> _TASK_:
Treat the line containing "(248, 167) = (212, 223): black" as the first line of the answer and the last line of the data as its final line, reproducing every line between exactly.

===== PROVIDED MATERIAL =====

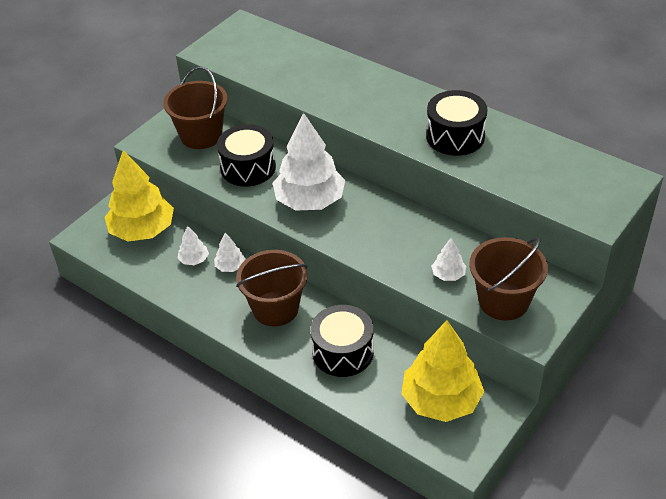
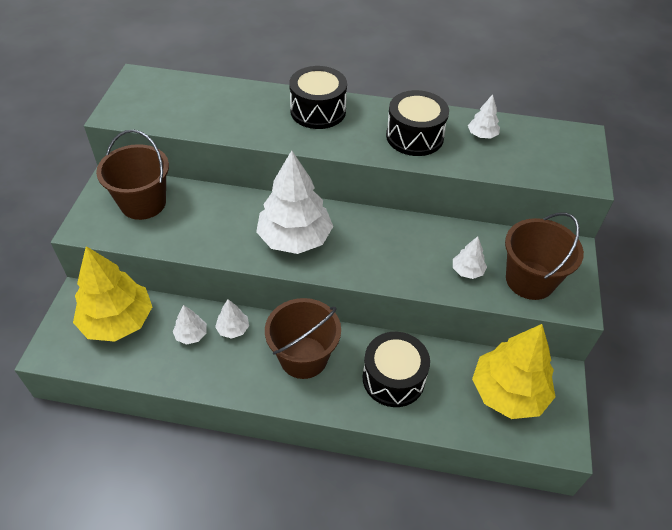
camera: 30 degrees left, 5 degrees up
(248, 167) = (212, 223): black drum -> black drum (318, 111)
(523, 152) = (482, 135): none -> white tree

=====

> _EXERCISE OUTPUT_:
(248, 167) = (212, 223): black drum -> black drum (318, 111)
(523, 152) = (482, 135): none -> white tree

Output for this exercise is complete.